# What the exercise asks
Return all of the data exactly, with nothing left out but the pictures.

= Beginning of Section =

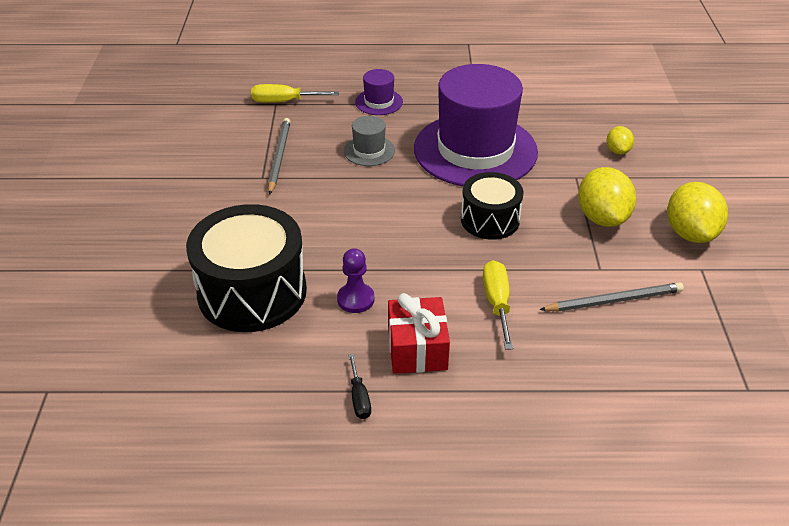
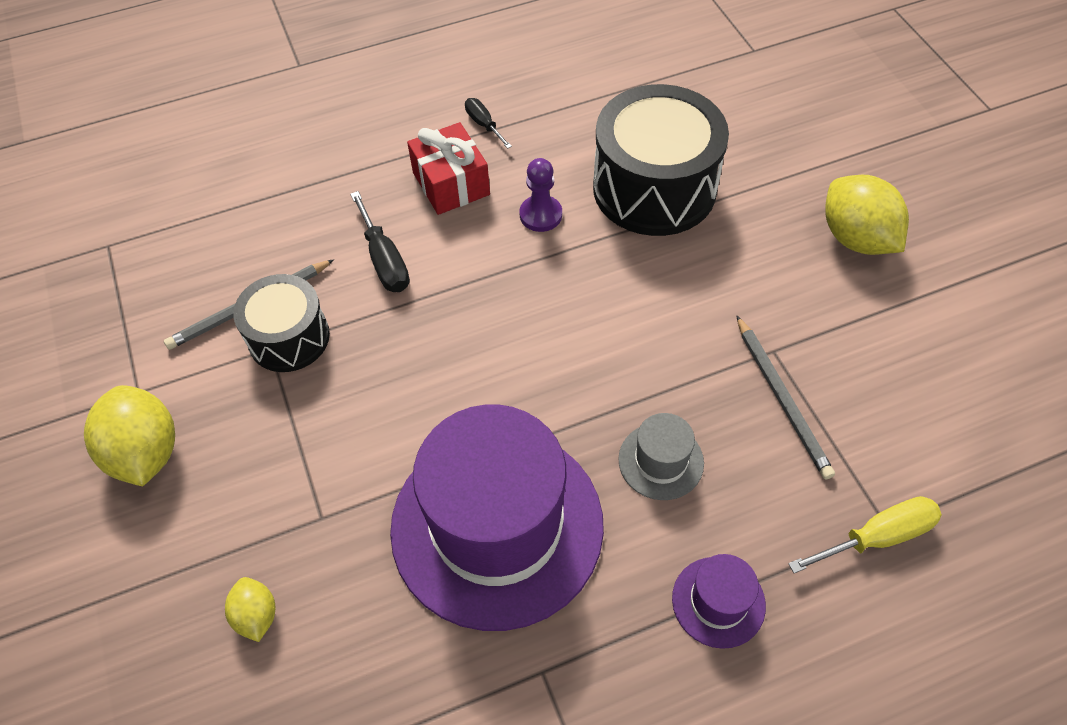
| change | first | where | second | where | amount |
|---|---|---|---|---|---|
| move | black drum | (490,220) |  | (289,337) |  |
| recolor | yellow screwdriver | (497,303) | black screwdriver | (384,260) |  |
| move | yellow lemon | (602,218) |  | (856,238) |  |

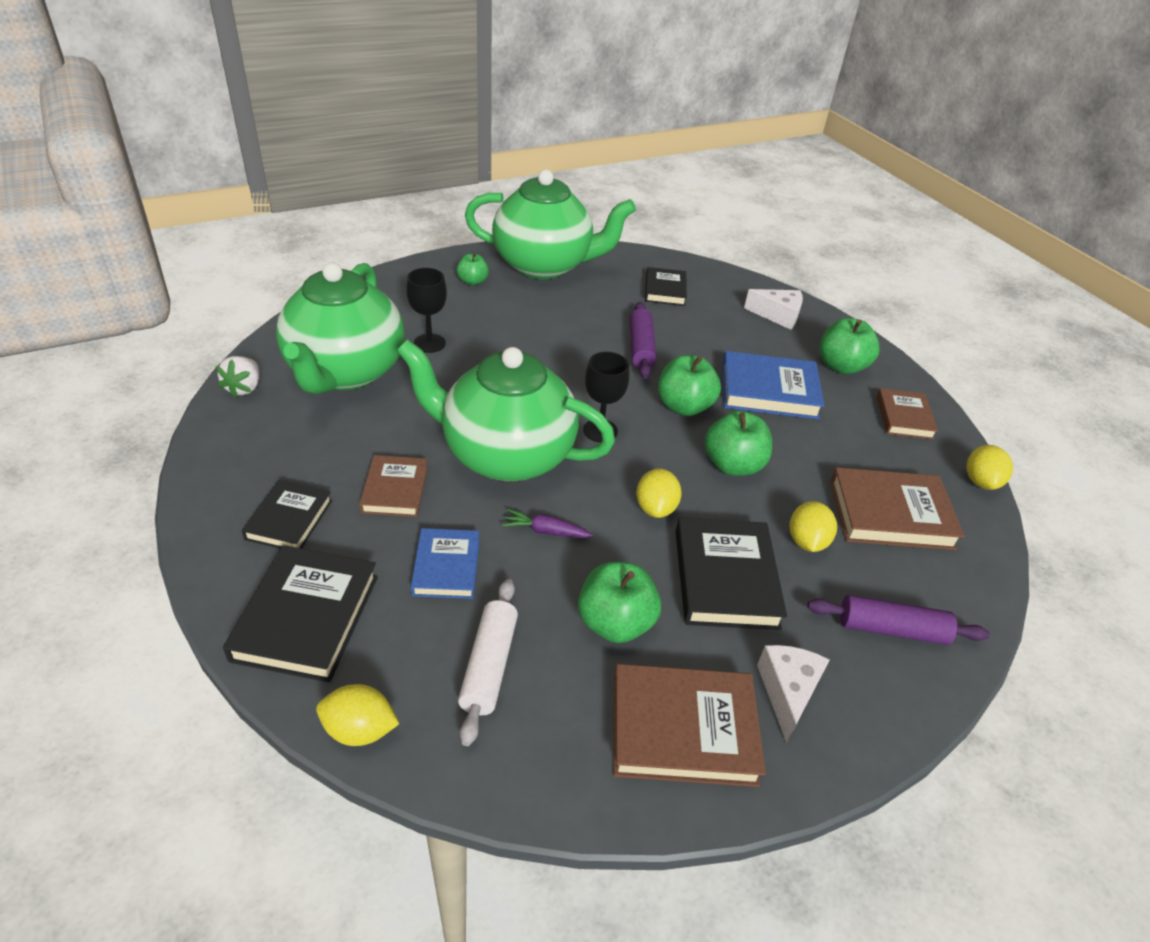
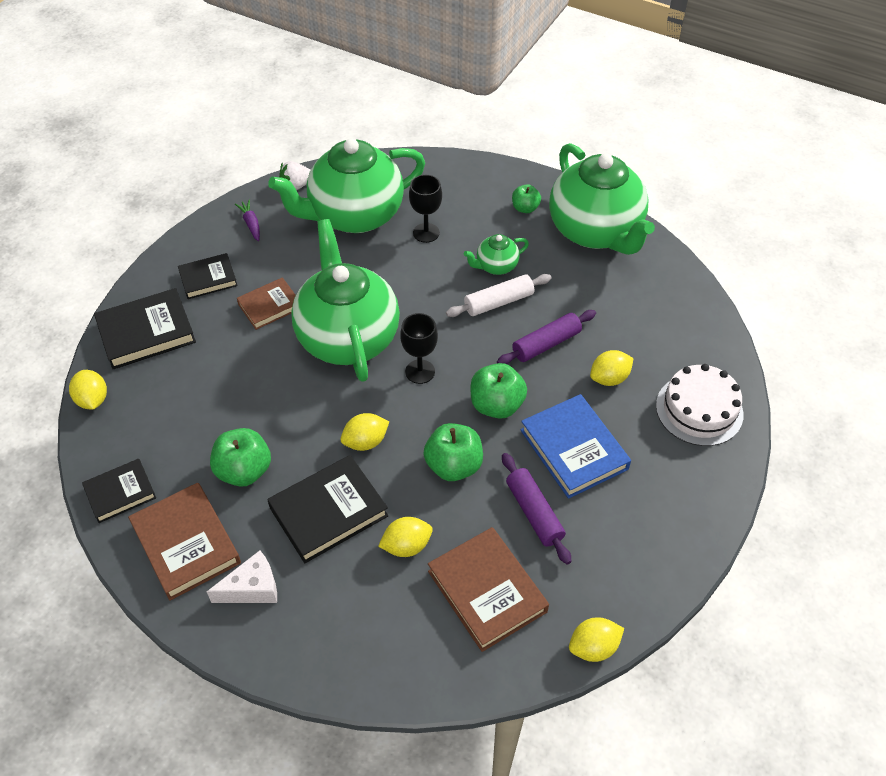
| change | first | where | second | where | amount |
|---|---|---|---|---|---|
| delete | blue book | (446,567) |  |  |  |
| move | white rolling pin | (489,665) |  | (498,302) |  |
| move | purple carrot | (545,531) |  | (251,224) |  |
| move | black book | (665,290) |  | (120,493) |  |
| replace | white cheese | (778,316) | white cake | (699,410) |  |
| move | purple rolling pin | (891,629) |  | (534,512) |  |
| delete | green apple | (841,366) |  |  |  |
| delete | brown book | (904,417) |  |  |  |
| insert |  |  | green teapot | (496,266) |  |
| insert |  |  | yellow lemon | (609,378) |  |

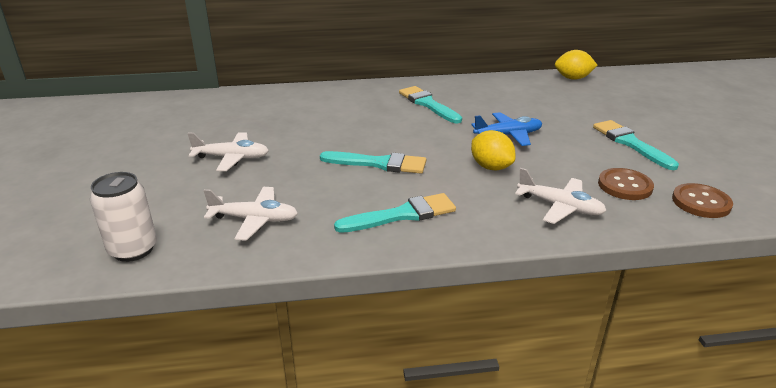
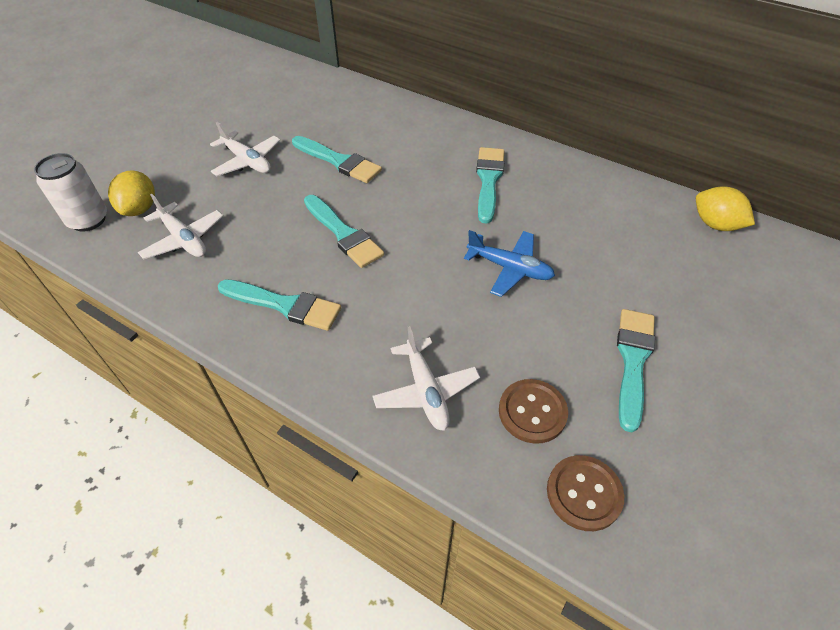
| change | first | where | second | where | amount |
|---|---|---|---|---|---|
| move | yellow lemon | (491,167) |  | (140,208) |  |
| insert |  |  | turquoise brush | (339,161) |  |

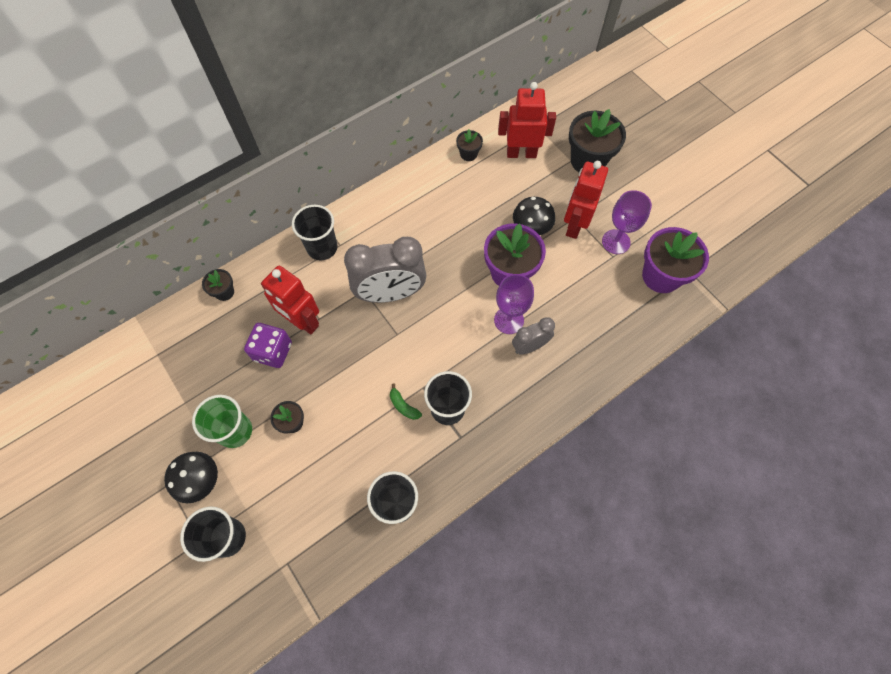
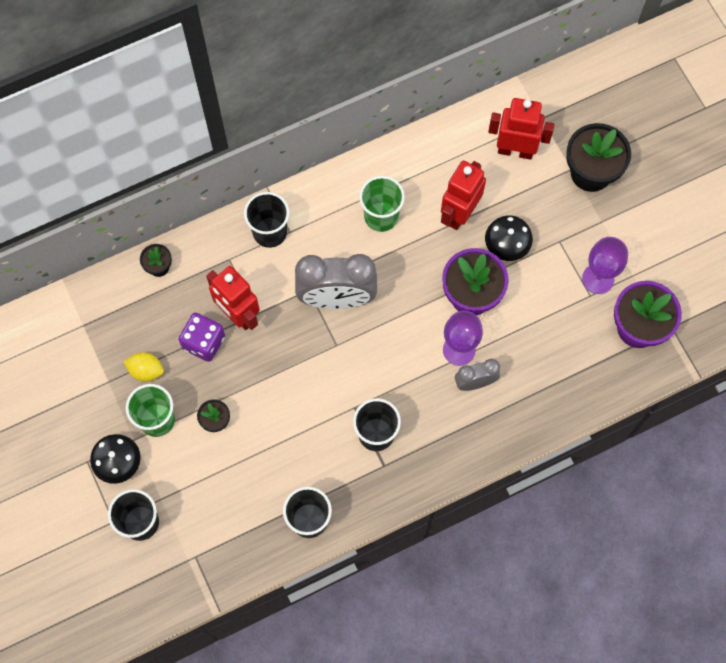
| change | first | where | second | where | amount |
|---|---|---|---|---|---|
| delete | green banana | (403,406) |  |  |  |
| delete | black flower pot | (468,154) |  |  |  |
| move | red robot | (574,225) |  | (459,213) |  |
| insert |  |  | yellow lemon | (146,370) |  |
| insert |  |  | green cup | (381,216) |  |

= End of Section =

# Result of this task
| change | first | where | second | where | amount |
|---|---|---|---|---|---|
| move | black drum | (490,220) |  | (289,337) |  |
| recolor | yellow screwdriver | (497,303) | black screwdriver | (384,260) |  |
| move | yellow lemon | (602,218) |  | (856,238) |  |

| change | first | where | second | where | amount |
|---|---|---|---|---|---|
| delete | blue book | (446,567) |  |  |  |
| move | white rolling pin | (489,665) |  | (498,302) |  |
| move | purple carrot | (545,531) |  | (251,224) |  |
| move | black book | (665,290) |  | (120,493) |  |
| replace | white cheese | (778,316) | white cake | (699,410) |  |
| move | purple rolling pin | (891,629) |  | (534,512) |  |
| delete | green apple | (841,366) |  |  |  |
| delete | brown book | (904,417) |  |  |  |
| insert |  |  | green teapot | (496,266) |  |
| insert |  |  | yellow lemon | (609,378) |  |

| change | first | where | second | where | amount |
|---|---|---|---|---|---|
| move | yellow lemon | (491,167) |  | (140,208) |  |
| insert |  |  | turquoise brush | (339,161) |  |

| change | first | where | second | where | amount |
|---|---|---|---|---|---|
| delete | green banana | (403,406) |  |  |  |
| delete | black flower pot | (468,154) |  |  |  |
| move | red robot | (574,225) |  | (459,213) |  |
| insert |  |  | yellow lemon | (146,370) |  |
| insert |  |  | green cup | (381,216) |  |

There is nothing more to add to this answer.